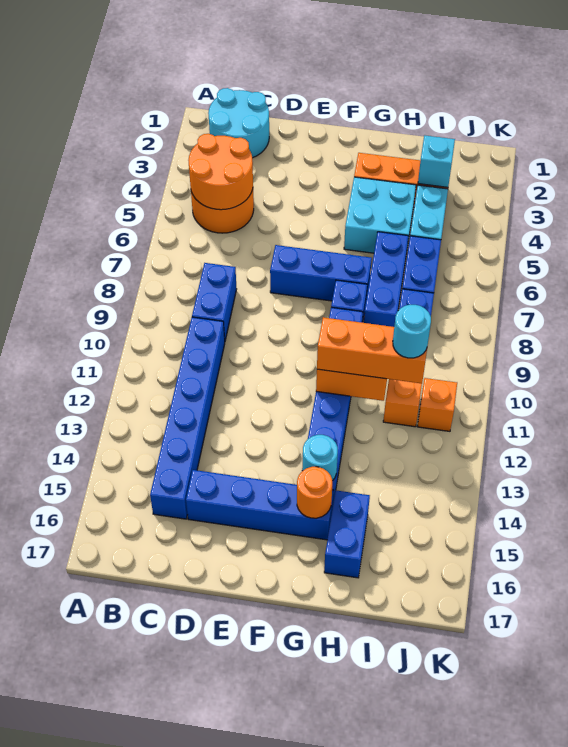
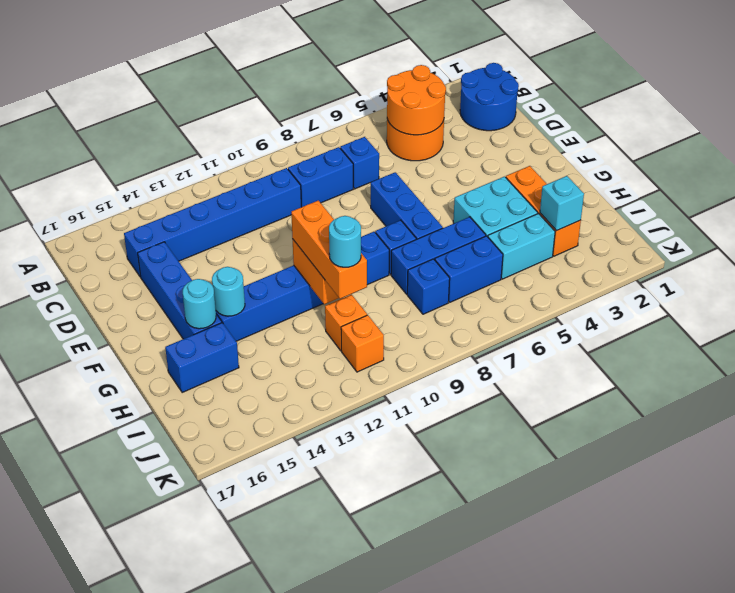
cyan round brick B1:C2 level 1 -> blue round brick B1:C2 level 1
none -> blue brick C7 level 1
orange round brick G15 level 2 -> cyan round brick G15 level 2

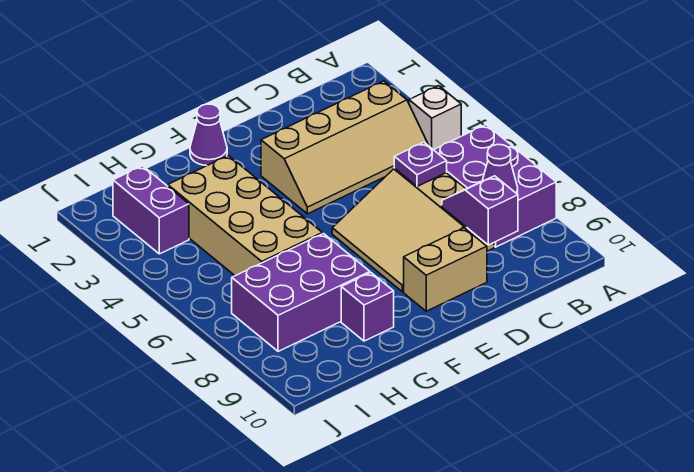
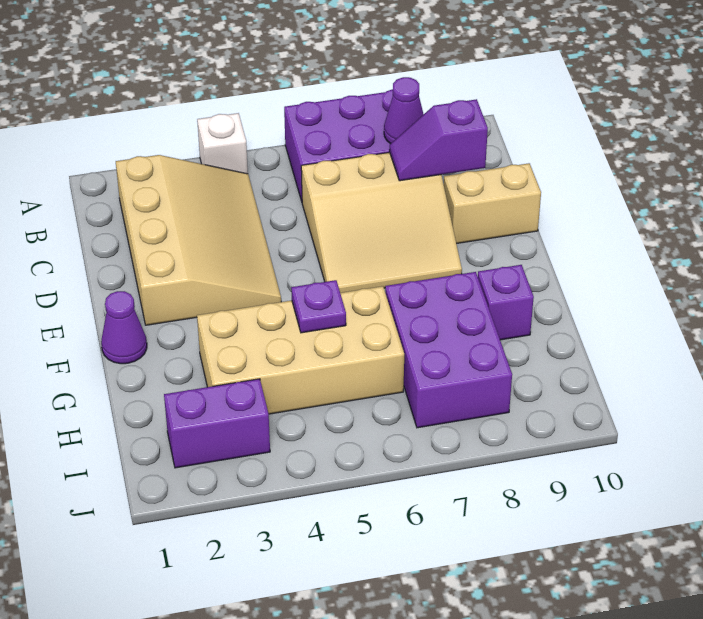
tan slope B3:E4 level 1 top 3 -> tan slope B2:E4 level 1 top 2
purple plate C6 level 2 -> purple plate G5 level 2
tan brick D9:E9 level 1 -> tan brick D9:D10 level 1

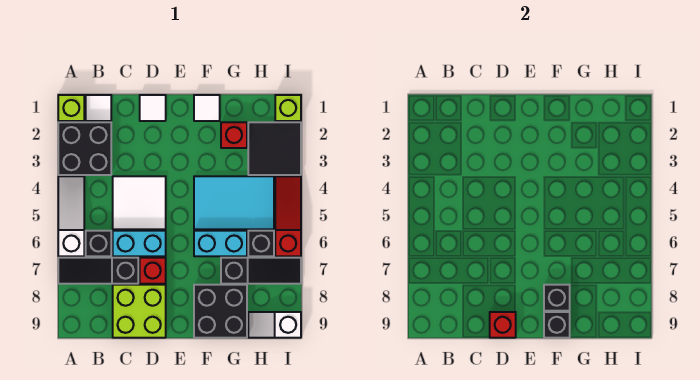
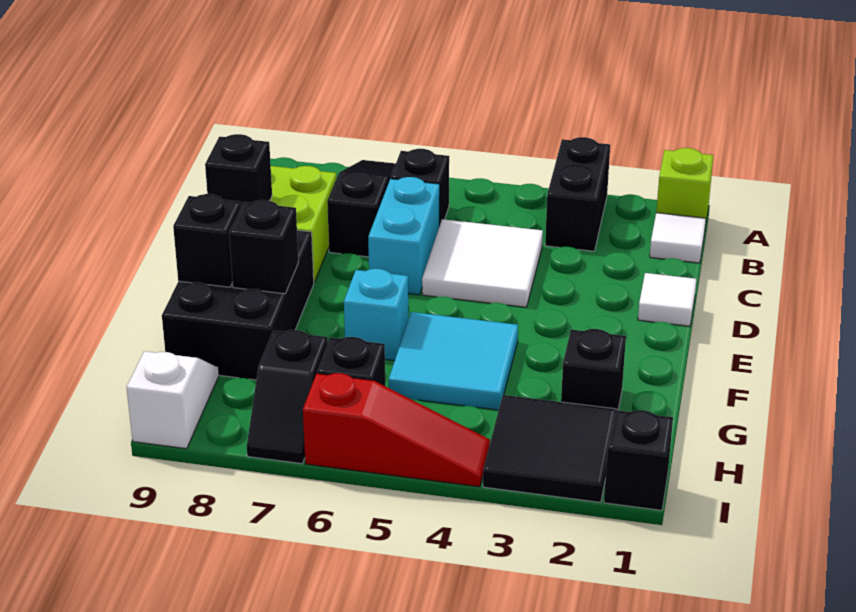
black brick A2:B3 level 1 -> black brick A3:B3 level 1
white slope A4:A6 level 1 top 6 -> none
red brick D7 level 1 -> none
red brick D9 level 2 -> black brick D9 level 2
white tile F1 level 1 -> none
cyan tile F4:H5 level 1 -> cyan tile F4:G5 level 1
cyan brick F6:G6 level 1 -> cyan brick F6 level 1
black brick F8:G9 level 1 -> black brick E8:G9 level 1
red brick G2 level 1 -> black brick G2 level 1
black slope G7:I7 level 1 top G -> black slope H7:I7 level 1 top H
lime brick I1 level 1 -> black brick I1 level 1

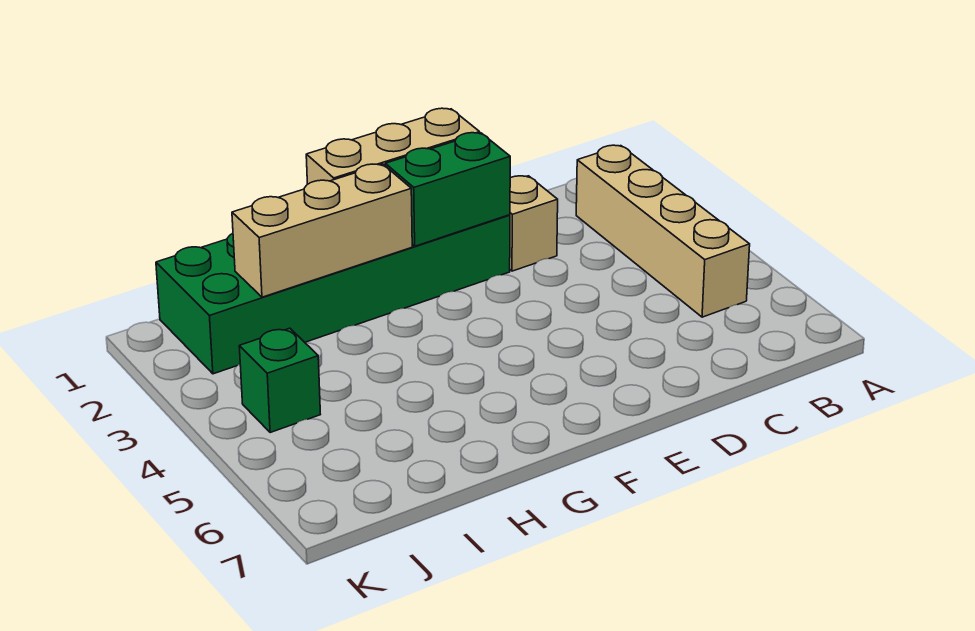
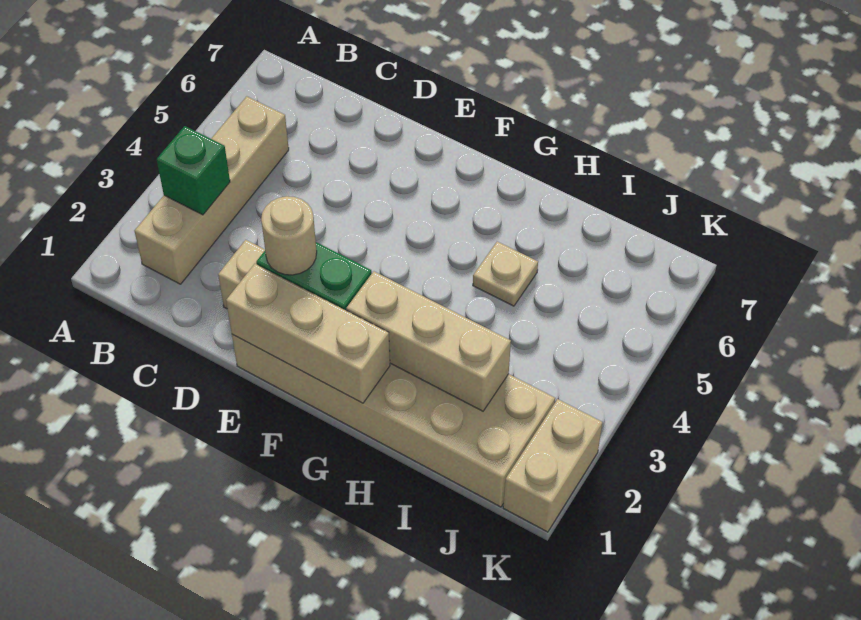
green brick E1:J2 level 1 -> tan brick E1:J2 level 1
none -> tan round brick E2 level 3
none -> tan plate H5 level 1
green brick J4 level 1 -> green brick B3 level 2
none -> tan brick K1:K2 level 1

━━━━━━━━━━━━━━━━

● INSTRUCTIONS TO FOLLOW: Starting at the line that contains "white tile F1 level 1 -> none", transcribe each line through the last one of the entries above, exactly and without pictures.

● EXERCISE SOLUTION:
white tile F1 level 1 -> none
cyan tile F4:H5 level 1 -> cyan tile F4:G5 level 1
cyan brick F6:G6 level 1 -> cyan brick F6 level 1
black brick F8:G9 level 1 -> black brick E8:G9 level 1
red brick G2 level 1 -> black brick G2 level 1
black slope G7:I7 level 1 top G -> black slope H7:I7 level 1 top H
lime brick I1 level 1 -> black brick I1 level 1

green brick E1:J2 level 1 -> tan brick E1:J2 level 1
none -> tan round brick E2 level 3
none -> tan plate H5 level 1
green brick J4 level 1 -> green brick B3 level 2
none -> tan brick K1:K2 level 1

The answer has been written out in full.